Records from a collection:
================
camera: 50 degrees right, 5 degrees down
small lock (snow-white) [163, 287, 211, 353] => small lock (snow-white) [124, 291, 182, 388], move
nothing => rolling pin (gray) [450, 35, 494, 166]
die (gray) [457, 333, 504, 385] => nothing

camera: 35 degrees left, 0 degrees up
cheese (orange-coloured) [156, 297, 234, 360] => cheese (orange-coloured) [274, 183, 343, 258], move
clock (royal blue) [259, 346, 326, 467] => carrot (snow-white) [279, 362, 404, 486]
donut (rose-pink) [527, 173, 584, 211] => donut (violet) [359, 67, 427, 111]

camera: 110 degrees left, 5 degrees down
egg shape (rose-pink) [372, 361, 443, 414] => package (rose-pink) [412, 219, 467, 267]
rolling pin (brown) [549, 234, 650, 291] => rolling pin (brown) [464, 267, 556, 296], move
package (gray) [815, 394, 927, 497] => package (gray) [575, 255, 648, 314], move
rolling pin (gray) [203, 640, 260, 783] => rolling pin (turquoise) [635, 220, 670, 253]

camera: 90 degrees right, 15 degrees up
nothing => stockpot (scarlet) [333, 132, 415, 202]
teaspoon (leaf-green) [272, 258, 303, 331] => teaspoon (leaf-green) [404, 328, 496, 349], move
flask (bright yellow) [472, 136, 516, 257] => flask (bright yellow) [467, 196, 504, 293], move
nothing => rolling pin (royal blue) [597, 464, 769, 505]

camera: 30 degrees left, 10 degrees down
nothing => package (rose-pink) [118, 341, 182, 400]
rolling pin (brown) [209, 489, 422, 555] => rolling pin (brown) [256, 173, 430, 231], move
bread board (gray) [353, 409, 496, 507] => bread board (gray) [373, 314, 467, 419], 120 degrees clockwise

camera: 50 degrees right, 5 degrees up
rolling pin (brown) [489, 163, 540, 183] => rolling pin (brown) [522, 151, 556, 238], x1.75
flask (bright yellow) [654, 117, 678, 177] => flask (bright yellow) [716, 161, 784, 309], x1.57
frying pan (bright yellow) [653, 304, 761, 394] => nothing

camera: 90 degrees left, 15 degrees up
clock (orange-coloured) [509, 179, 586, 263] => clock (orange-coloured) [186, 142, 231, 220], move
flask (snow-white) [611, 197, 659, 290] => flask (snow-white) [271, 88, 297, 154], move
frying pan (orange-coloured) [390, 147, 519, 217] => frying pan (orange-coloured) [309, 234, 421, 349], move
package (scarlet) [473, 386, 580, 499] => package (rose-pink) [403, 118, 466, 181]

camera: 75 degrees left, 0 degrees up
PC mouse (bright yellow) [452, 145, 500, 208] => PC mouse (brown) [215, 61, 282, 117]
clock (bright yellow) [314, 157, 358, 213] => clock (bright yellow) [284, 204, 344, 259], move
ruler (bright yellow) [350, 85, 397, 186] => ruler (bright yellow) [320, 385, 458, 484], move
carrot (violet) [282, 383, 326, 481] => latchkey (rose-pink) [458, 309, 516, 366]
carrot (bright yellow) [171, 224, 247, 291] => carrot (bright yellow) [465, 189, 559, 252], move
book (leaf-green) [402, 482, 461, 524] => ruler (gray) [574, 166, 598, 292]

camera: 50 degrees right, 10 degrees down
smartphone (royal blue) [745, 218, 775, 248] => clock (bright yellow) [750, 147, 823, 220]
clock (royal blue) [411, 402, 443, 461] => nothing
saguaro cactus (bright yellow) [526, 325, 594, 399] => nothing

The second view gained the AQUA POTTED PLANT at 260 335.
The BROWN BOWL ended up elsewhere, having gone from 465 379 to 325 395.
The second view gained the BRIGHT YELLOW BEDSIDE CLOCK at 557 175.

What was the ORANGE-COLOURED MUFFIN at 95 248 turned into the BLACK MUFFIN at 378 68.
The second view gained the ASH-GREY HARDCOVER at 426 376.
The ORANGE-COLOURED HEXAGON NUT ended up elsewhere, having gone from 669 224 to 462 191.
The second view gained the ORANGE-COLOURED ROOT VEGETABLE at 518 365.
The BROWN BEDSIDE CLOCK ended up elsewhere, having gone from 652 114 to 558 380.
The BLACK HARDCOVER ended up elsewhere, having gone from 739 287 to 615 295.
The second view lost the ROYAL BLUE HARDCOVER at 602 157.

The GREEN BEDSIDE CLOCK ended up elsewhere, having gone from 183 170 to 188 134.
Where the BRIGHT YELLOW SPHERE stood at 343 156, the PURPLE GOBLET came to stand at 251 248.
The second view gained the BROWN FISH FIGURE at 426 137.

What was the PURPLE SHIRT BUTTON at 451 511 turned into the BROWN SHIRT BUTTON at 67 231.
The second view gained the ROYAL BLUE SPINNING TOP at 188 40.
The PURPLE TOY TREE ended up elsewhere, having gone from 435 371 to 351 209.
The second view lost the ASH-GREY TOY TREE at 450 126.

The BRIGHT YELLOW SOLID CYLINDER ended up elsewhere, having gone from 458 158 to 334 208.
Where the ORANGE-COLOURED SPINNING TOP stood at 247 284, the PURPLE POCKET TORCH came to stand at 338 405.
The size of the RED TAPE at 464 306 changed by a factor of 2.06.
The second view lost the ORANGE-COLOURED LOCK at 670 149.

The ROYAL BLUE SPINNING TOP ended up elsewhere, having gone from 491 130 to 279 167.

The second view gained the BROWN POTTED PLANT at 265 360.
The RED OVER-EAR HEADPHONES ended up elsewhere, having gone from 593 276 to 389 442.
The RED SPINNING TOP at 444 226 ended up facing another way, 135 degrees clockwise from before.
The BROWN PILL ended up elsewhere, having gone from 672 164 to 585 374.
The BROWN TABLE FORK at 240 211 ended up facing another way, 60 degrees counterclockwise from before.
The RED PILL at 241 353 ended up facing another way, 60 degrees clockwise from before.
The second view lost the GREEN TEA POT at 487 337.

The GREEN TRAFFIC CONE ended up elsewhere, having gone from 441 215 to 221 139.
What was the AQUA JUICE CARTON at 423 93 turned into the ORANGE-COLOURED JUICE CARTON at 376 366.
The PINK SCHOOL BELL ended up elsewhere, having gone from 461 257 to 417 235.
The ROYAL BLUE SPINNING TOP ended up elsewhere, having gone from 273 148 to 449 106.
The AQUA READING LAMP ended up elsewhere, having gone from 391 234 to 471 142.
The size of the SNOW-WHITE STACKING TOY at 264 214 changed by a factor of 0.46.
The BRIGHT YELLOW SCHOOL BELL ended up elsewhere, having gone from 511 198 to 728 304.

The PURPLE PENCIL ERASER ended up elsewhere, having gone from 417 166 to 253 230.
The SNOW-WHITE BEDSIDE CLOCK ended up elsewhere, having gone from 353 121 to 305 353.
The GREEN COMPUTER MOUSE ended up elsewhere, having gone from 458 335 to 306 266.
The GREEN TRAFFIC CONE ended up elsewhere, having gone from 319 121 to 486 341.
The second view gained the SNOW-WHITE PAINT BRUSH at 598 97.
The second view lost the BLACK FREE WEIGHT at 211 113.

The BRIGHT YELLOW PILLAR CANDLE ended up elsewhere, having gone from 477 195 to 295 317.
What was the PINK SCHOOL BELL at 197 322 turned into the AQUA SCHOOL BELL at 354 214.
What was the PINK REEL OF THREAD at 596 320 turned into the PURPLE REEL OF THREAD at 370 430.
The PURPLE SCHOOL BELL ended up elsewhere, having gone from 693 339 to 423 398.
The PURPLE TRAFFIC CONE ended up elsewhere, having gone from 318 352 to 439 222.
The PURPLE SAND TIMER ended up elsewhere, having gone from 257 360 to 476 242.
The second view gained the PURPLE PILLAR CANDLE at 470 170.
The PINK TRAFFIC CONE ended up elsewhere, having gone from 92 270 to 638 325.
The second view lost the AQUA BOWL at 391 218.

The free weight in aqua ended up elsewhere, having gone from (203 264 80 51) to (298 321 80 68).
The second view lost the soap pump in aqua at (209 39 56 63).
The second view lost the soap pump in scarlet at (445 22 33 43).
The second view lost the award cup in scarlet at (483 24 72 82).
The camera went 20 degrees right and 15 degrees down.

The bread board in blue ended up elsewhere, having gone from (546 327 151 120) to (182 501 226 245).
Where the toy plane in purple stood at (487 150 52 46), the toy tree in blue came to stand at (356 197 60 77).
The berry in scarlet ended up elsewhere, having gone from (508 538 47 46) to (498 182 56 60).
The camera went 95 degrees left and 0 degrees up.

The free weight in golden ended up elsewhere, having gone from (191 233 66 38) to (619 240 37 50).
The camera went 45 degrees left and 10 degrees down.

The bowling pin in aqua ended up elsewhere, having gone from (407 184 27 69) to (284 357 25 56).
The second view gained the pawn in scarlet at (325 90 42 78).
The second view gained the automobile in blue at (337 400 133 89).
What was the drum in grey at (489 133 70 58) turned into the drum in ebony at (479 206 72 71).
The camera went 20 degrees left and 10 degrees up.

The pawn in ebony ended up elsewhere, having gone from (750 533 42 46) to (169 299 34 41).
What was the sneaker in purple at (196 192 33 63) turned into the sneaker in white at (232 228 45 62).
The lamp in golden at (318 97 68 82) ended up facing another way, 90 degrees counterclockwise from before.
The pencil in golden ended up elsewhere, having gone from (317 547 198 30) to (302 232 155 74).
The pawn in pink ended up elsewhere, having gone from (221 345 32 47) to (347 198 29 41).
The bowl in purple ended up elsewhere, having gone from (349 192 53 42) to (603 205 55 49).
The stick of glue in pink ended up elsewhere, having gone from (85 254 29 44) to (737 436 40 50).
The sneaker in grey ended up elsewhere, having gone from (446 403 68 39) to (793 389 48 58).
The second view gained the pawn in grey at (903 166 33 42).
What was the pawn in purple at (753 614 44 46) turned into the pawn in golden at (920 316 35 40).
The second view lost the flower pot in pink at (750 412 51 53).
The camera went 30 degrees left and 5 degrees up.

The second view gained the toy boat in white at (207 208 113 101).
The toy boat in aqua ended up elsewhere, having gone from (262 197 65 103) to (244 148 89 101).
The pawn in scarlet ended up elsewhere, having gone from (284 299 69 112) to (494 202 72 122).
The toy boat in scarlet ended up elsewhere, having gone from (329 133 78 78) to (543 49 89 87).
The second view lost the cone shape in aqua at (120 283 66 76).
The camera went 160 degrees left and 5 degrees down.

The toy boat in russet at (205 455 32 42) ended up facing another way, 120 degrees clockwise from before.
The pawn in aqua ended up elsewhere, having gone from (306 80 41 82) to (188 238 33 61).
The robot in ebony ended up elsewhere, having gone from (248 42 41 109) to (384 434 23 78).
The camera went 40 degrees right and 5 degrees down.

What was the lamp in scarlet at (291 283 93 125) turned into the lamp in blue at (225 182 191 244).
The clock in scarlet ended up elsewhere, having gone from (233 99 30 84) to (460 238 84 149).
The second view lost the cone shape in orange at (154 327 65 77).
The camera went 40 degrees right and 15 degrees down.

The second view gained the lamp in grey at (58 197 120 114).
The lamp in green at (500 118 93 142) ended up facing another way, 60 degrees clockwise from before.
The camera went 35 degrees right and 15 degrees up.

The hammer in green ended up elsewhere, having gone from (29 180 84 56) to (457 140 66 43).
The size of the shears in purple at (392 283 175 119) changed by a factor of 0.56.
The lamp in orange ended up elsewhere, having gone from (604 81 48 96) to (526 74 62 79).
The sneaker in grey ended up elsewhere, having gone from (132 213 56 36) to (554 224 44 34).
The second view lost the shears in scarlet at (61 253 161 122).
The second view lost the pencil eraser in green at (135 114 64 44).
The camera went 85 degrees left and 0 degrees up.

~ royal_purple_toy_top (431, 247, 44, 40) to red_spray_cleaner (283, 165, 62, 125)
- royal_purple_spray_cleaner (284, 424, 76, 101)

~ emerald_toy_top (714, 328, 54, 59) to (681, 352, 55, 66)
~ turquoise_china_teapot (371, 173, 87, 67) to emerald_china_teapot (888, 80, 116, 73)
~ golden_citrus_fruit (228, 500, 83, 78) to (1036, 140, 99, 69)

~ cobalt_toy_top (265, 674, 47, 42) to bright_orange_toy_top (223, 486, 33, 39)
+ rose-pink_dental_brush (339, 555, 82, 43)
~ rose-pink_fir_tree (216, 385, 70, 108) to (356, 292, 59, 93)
================
Could you reproduce exactly the lines of the entries above, from the one with "flask (bright yellow) [654, 117, 678, 177]" through the one with "The BROWN BOWL", and nothing else?

flask (bright yellow) [654, 117, 678, 177] => flask (bright yellow) [716, 161, 784, 309], x1.57
frying pan (bright yellow) [653, 304, 761, 394] => nothing

camera: 90 degrees left, 15 degrees up
clock (orange-coloured) [509, 179, 586, 263] => clock (orange-coloured) [186, 142, 231, 220], move
flask (snow-white) [611, 197, 659, 290] => flask (snow-white) [271, 88, 297, 154], move
frying pan (orange-coloured) [390, 147, 519, 217] => frying pan (orange-coloured) [309, 234, 421, 349], move
package (scarlet) [473, 386, 580, 499] => package (rose-pink) [403, 118, 466, 181]

camera: 75 degrees left, 0 degrees up
PC mouse (bright yellow) [452, 145, 500, 208] => PC mouse (brown) [215, 61, 282, 117]
clock (bright yellow) [314, 157, 358, 213] => clock (bright yellow) [284, 204, 344, 259], move
ruler (bright yellow) [350, 85, 397, 186] => ruler (bright yellow) [320, 385, 458, 484], move
carrot (violet) [282, 383, 326, 481] => latchkey (rose-pink) [458, 309, 516, 366]
carrot (bright yellow) [171, 224, 247, 291] => carrot (bright yellow) [465, 189, 559, 252], move
book (leaf-green) [402, 482, 461, 524] => ruler (gray) [574, 166, 598, 292]

camera: 50 degrees right, 10 degrees down
smartphone (royal blue) [745, 218, 775, 248] => clock (bright yellow) [750, 147, 823, 220]
clock (royal blue) [411, 402, 443, 461] => nothing
saguaro cactus (bright yellow) [526, 325, 594, 399] => nothing

The second view gained the AQUA POTTED PLANT at 260 335.
The BROWN BOWL ended up elsewhere, having gone from 465 379 to 325 395.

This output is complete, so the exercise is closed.